Segment Start: Data for review

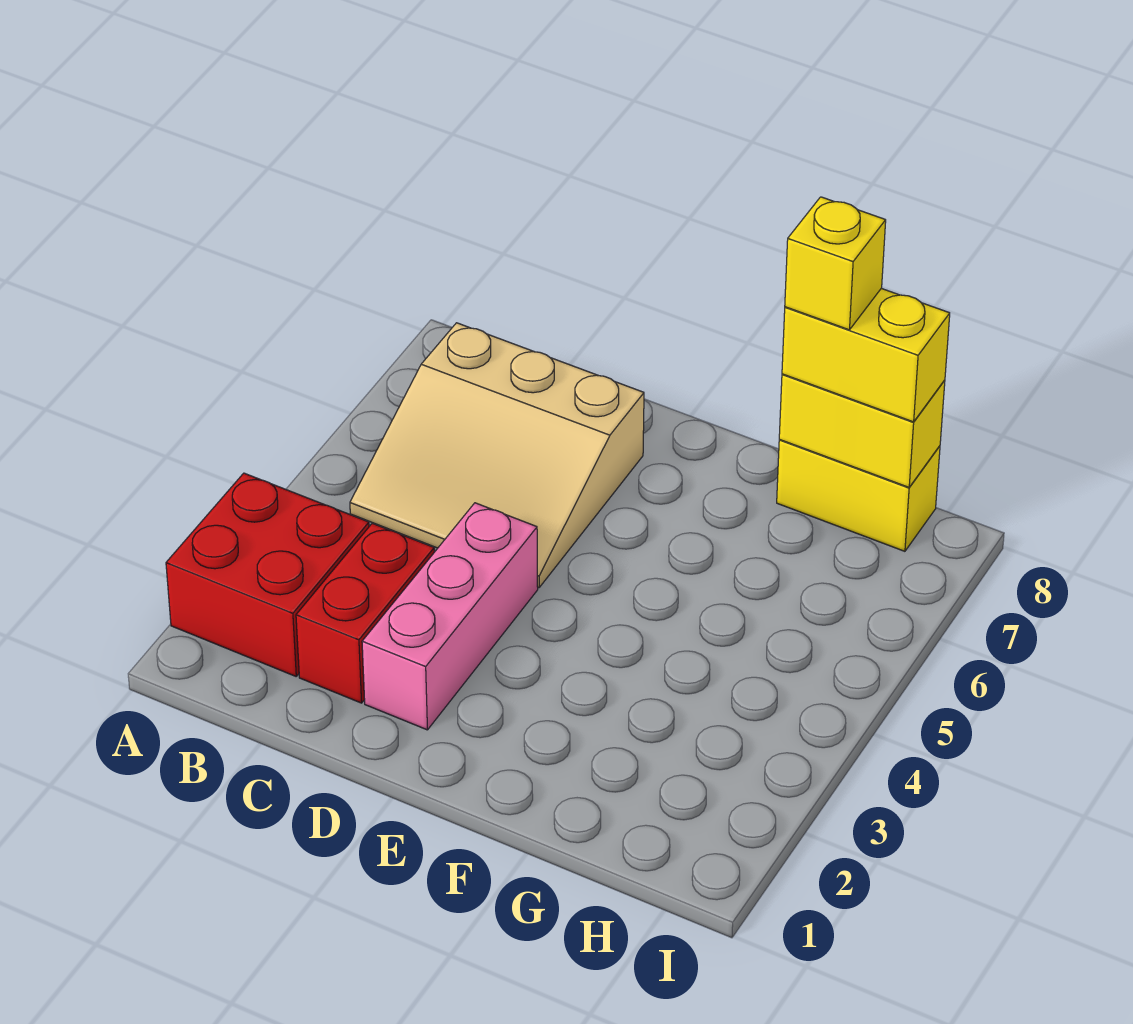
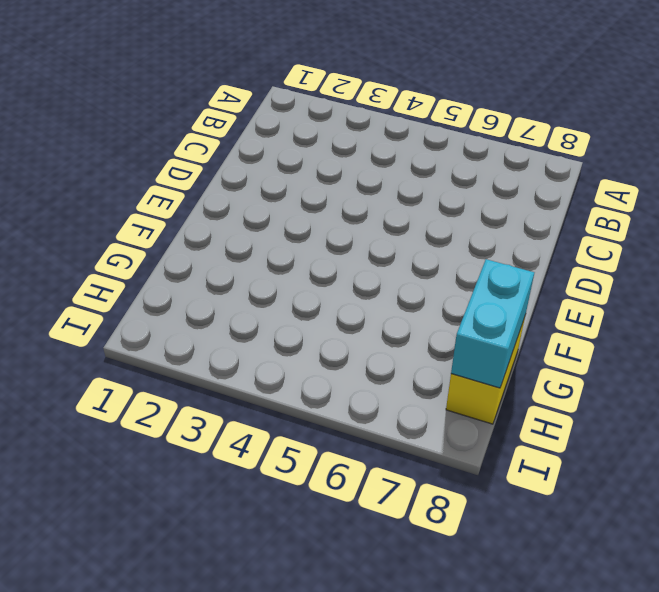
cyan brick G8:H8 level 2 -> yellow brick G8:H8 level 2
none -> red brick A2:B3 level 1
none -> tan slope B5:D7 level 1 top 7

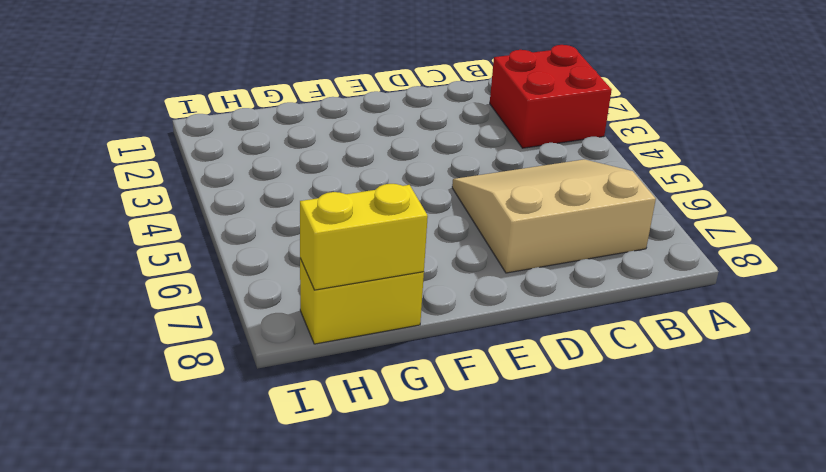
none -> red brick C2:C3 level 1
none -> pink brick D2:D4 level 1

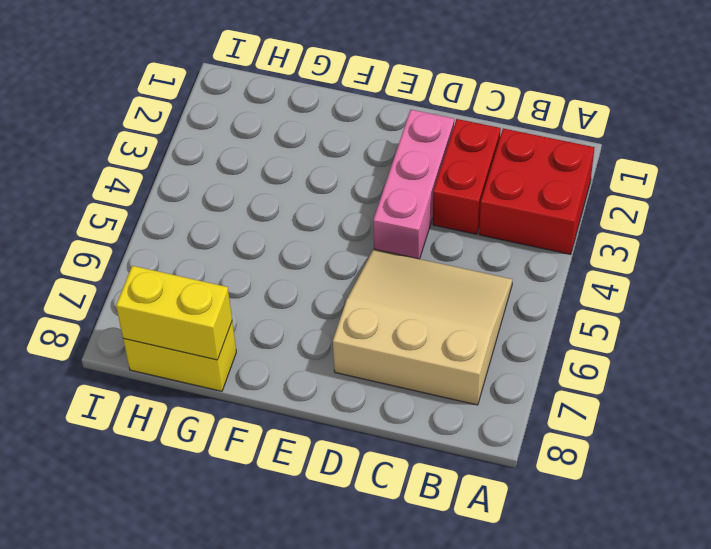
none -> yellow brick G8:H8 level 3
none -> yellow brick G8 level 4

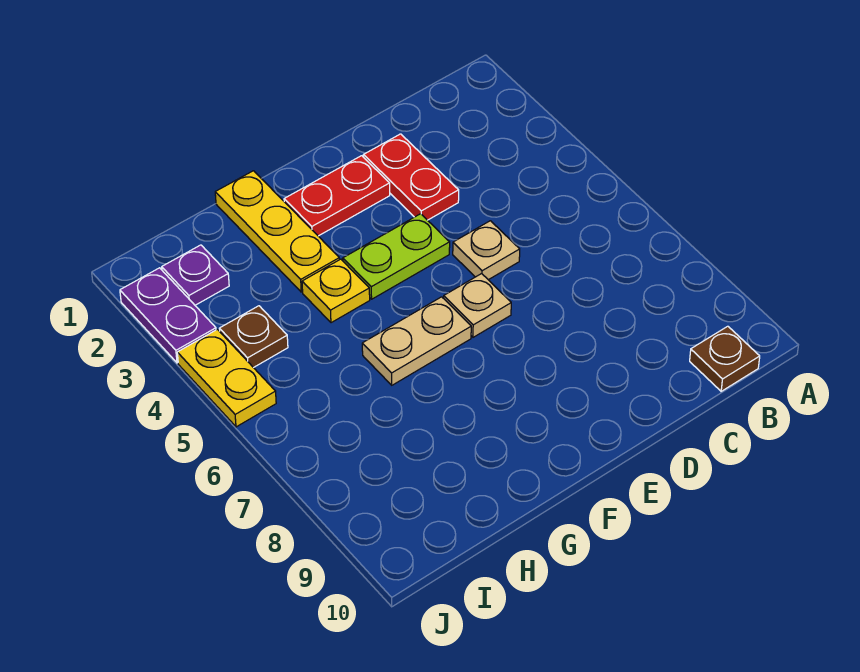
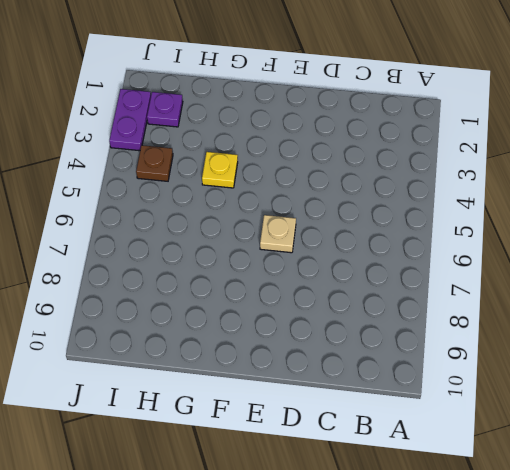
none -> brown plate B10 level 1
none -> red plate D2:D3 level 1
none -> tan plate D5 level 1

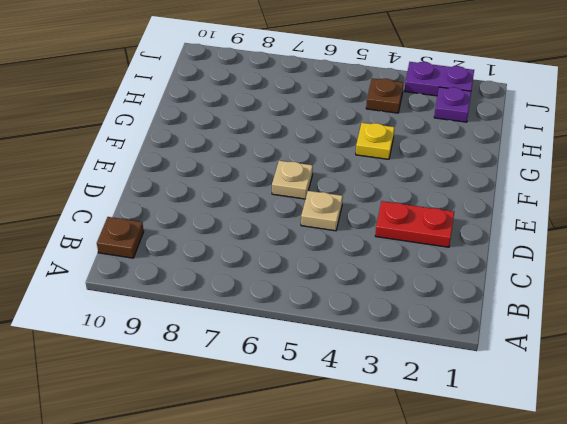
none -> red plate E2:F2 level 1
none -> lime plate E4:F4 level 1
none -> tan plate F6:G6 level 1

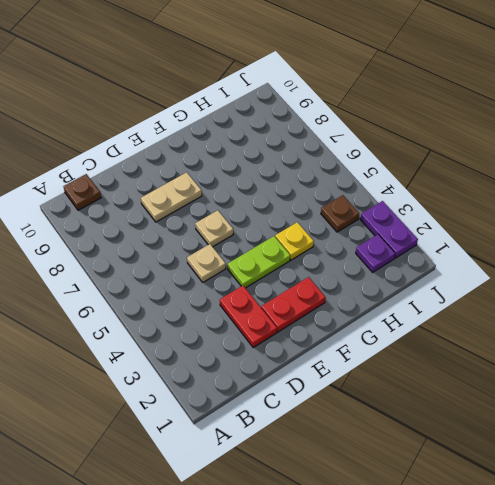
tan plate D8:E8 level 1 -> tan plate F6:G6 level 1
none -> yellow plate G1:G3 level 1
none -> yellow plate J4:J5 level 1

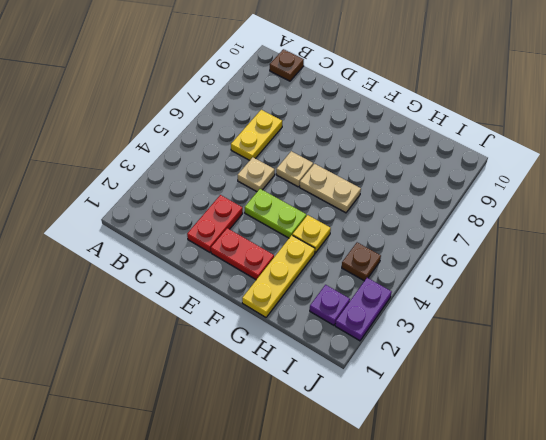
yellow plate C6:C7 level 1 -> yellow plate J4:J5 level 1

Segment End: Data for review

- **Your task**: Retype nothing except the lines from the first line of the listing above through the line with "none -> red plate D2:D3 level 1", exactly as they stand, and no pictures.

- **Task solution**:
cyan brick G8:H8 level 2 -> yellow brick G8:H8 level 2
none -> red brick A2:B3 level 1
none -> tan slope B5:D7 level 1 top 7

none -> red brick C2:C3 level 1
none -> pink brick D2:D4 level 1

none -> yellow brick G8:H8 level 3
none -> yellow brick G8 level 4

none -> brown plate B10 level 1
none -> red plate D2:D3 level 1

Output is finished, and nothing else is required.